Your copy should begin with the line containing "brown line: (208, 63) -> (203, 63), moved", end with the line containing "brown cross: (85, 15) -> (125, 42), moved", match the listing below exactly, and contain no pictures.
PROVIDED MATERIAL below:
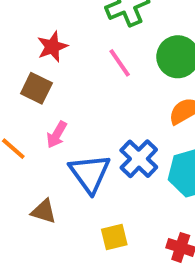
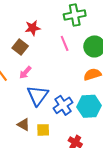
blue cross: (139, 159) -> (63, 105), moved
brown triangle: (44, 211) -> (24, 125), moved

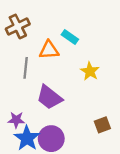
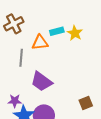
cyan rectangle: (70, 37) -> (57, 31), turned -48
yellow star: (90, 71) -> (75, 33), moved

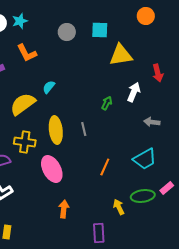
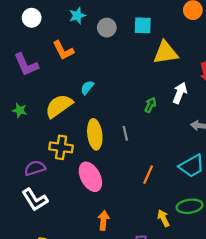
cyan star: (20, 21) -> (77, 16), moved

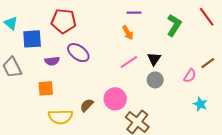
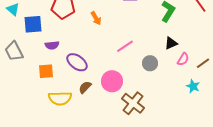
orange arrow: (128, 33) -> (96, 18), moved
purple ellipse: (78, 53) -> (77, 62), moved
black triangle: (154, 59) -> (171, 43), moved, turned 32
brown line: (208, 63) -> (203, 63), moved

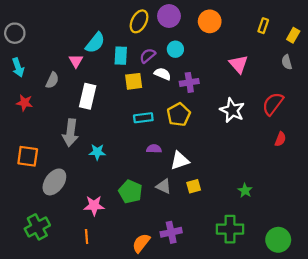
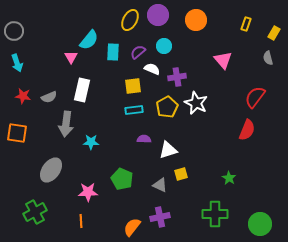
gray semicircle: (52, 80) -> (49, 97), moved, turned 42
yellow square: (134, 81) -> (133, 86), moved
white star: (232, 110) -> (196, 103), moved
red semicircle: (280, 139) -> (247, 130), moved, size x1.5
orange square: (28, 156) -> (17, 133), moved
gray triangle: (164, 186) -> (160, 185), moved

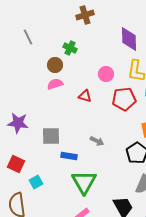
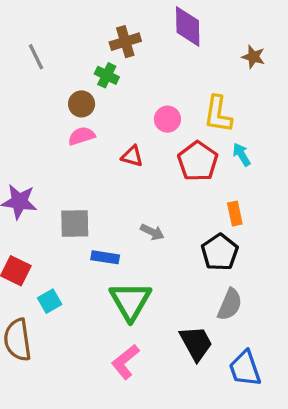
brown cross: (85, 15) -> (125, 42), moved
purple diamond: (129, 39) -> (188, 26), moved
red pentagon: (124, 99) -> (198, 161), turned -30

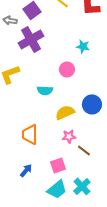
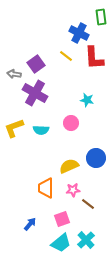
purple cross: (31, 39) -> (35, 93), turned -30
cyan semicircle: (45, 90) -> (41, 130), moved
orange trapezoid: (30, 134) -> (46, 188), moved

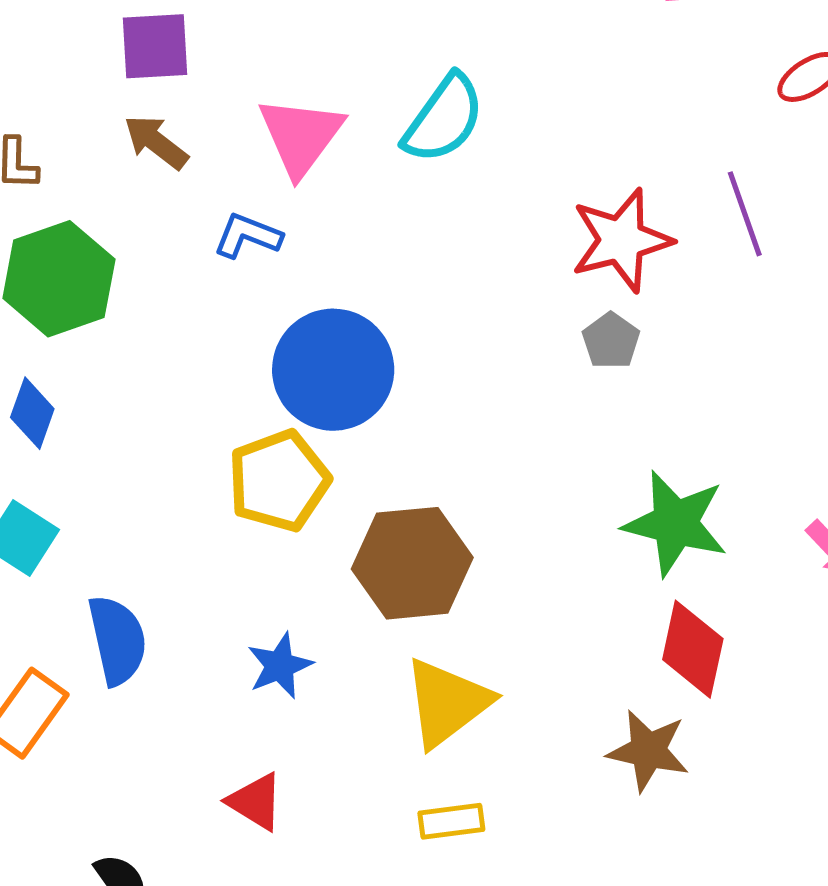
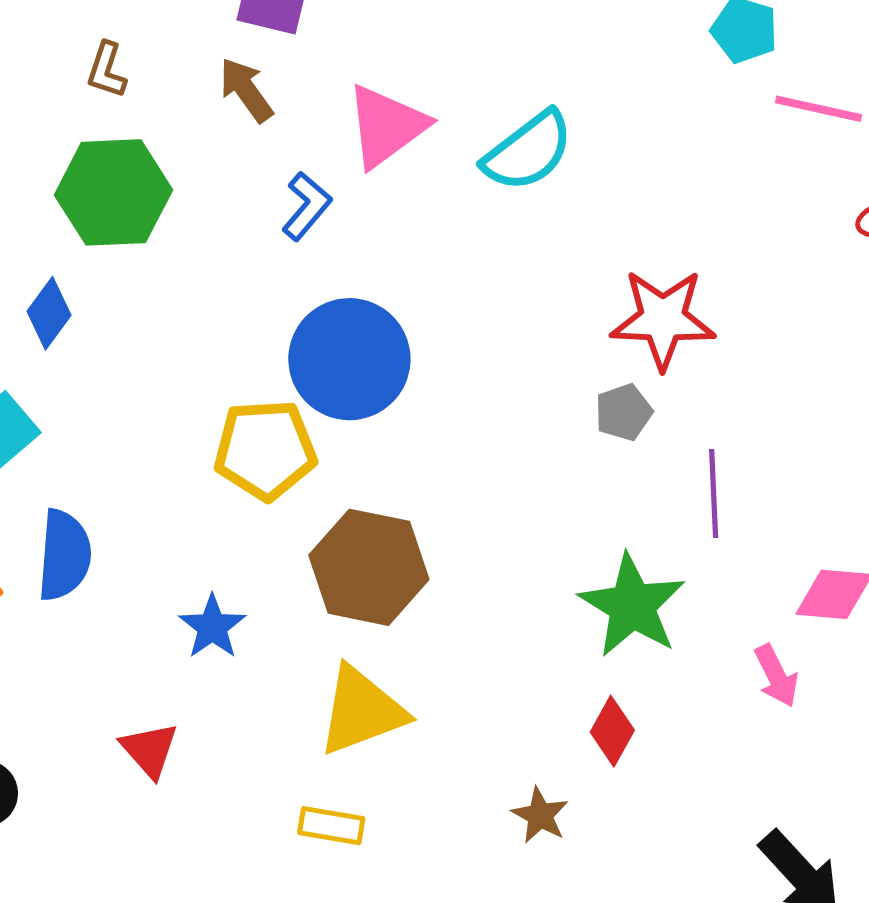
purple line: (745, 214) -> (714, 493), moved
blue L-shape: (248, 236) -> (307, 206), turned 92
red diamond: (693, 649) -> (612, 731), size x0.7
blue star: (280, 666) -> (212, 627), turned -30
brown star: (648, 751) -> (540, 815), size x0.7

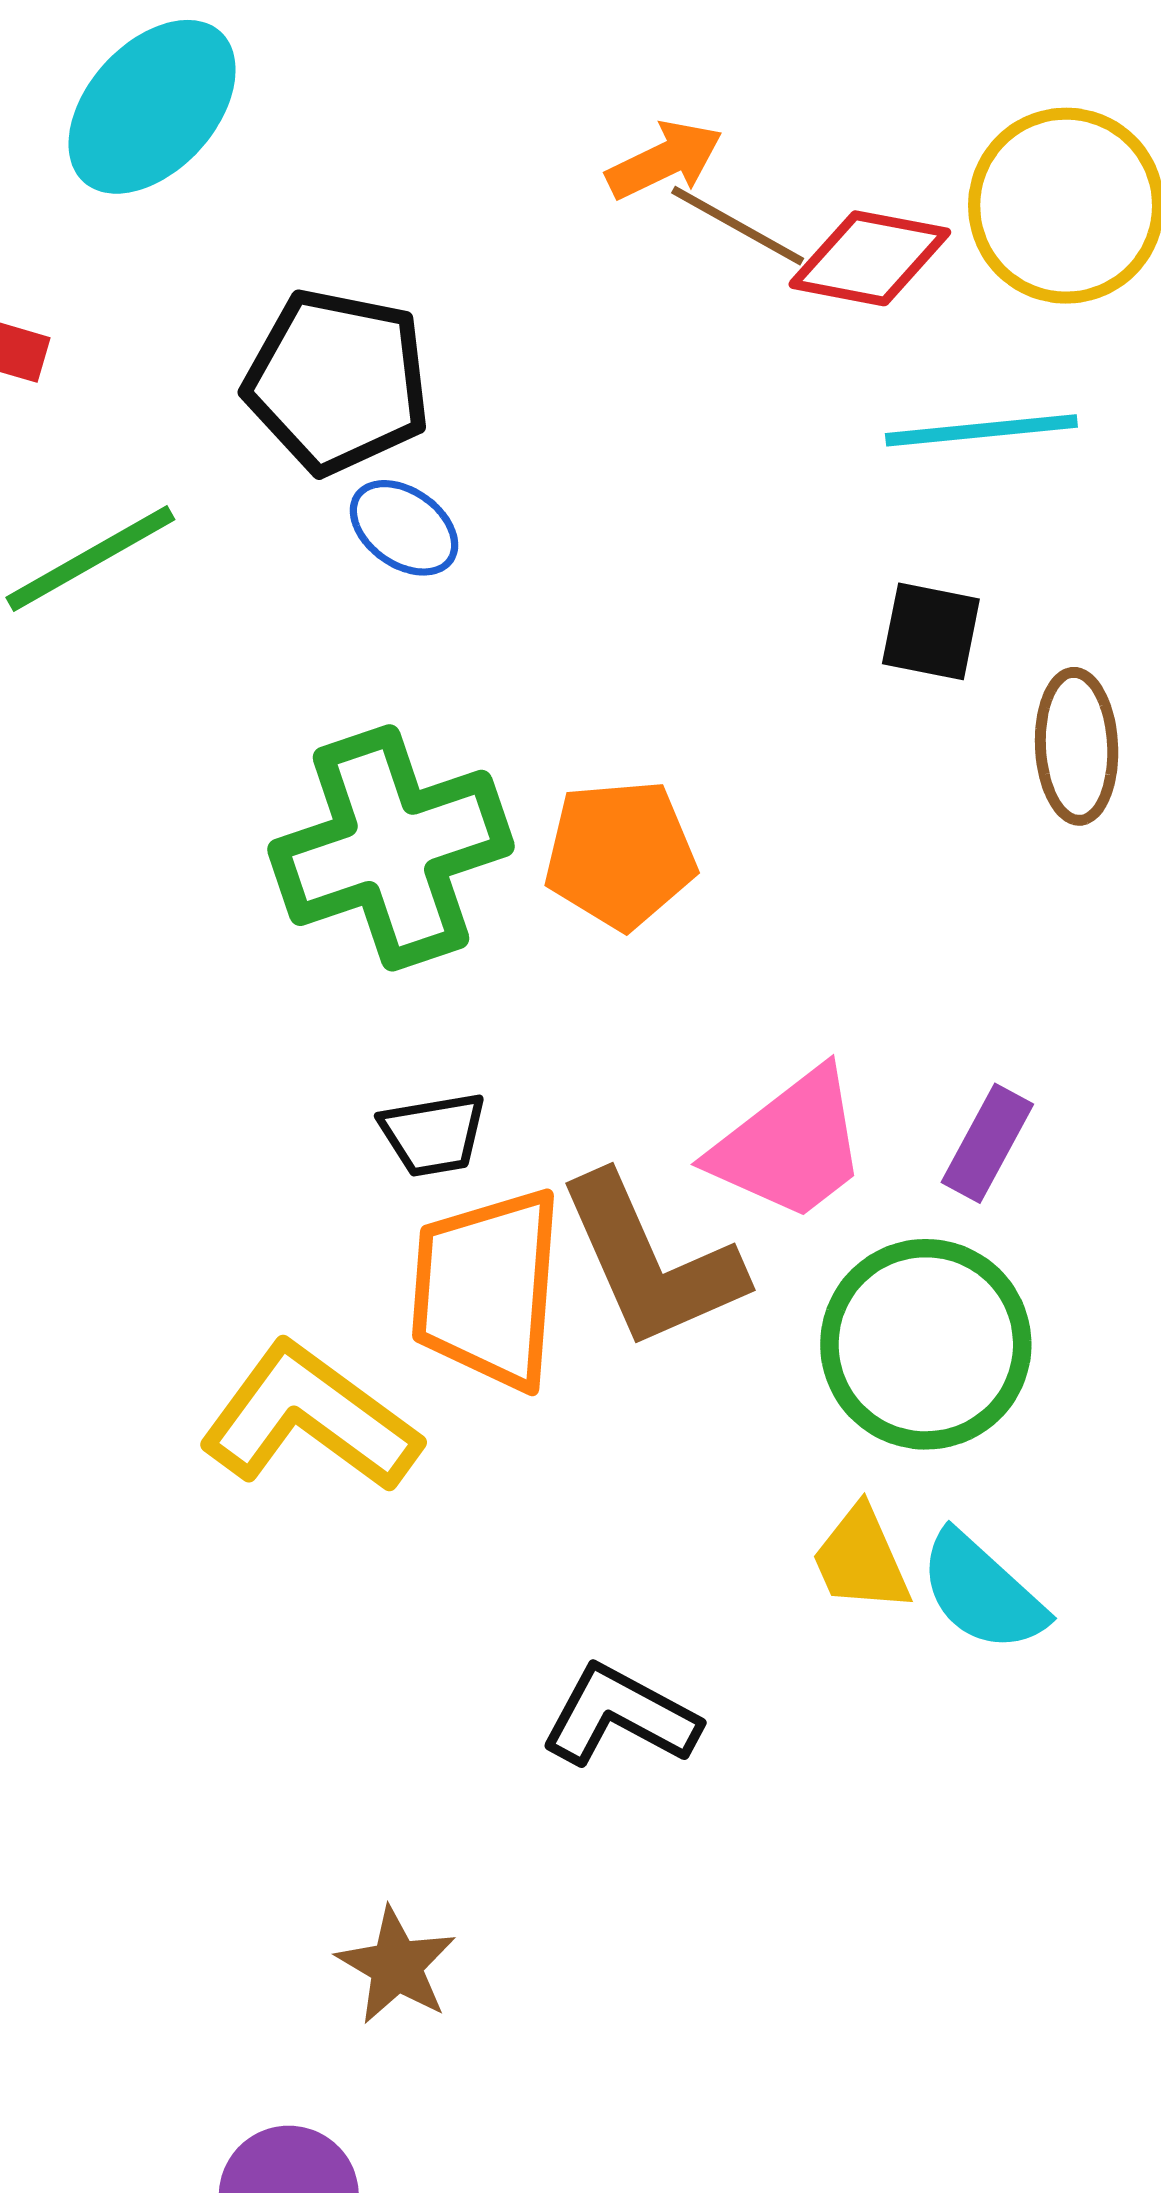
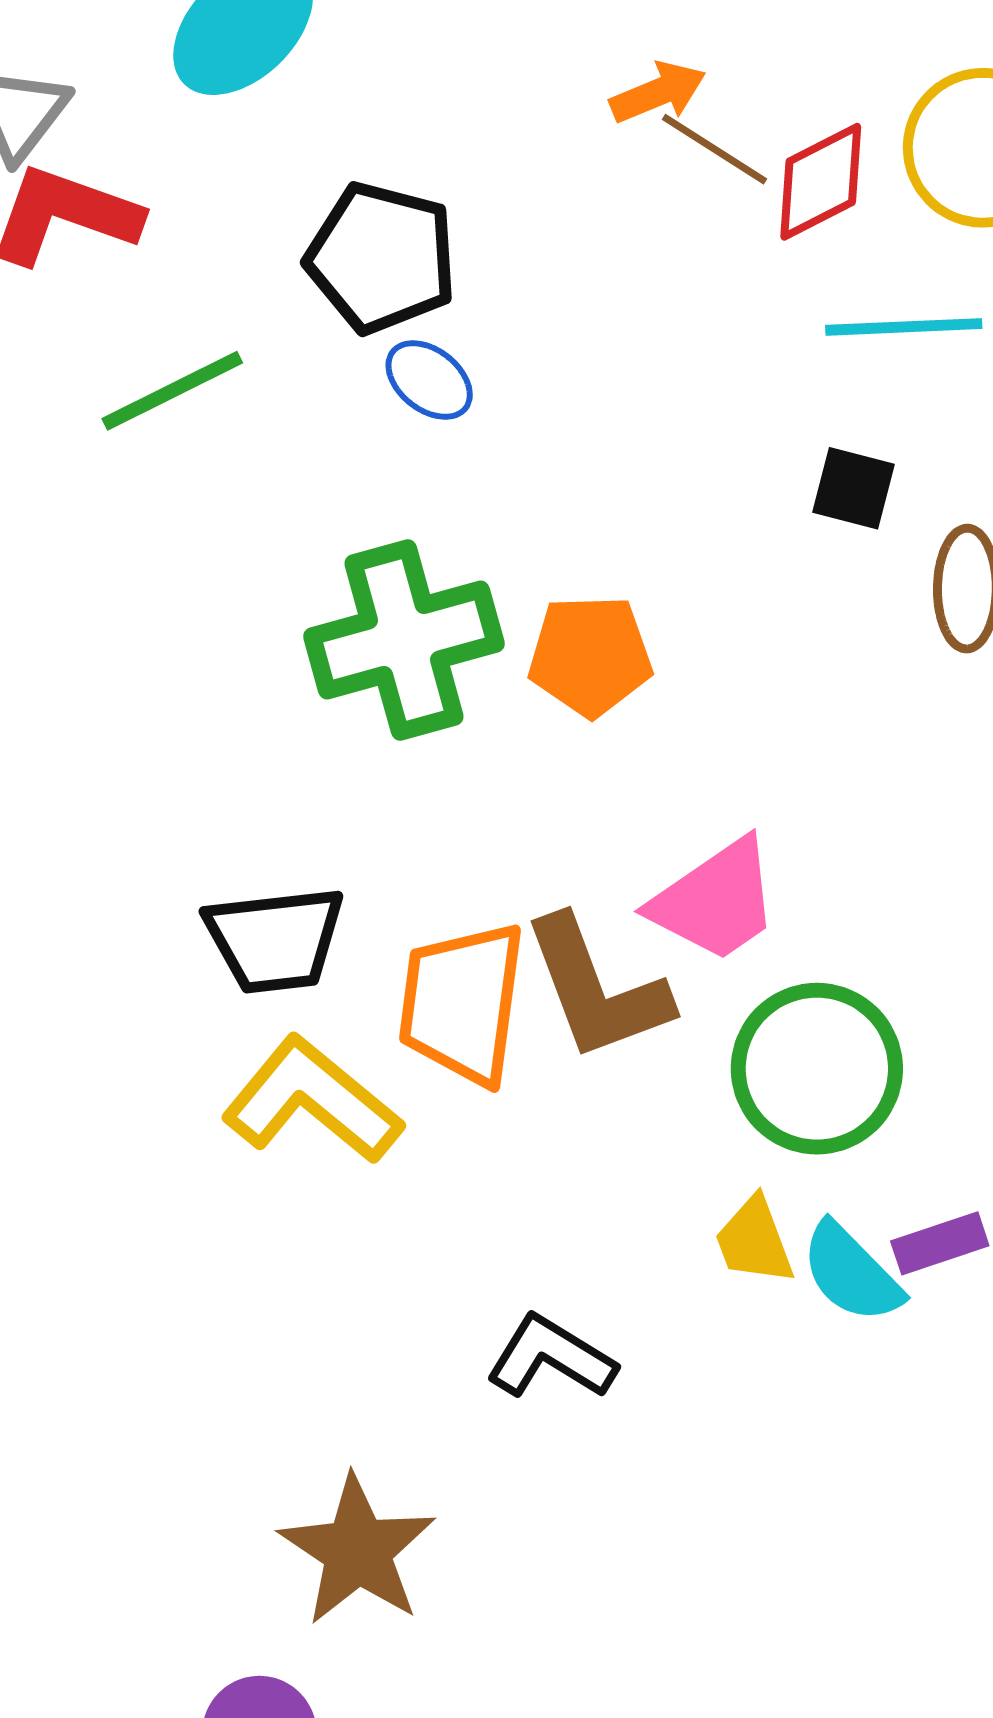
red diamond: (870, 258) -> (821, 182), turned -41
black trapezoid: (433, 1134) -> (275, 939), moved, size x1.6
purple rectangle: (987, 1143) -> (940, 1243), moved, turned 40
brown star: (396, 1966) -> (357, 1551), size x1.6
End of PROVIDED MATERIAL.
(YOUR RESPONSE)
brown line: (208, 63) -> (203, 63), moved

gray semicircle: (52, 80) -> (49, 97), moved, turned 42
yellow square: (134, 81) -> (133, 86), moved
white star: (232, 110) -> (196, 103), moved
red semicircle: (280, 139) -> (247, 130), moved, size x1.5
orange square: (28, 156) -> (17, 133), moved
gray triangle: (164, 186) -> (160, 185), moved

brown cross: (85, 15) -> (125, 42), moved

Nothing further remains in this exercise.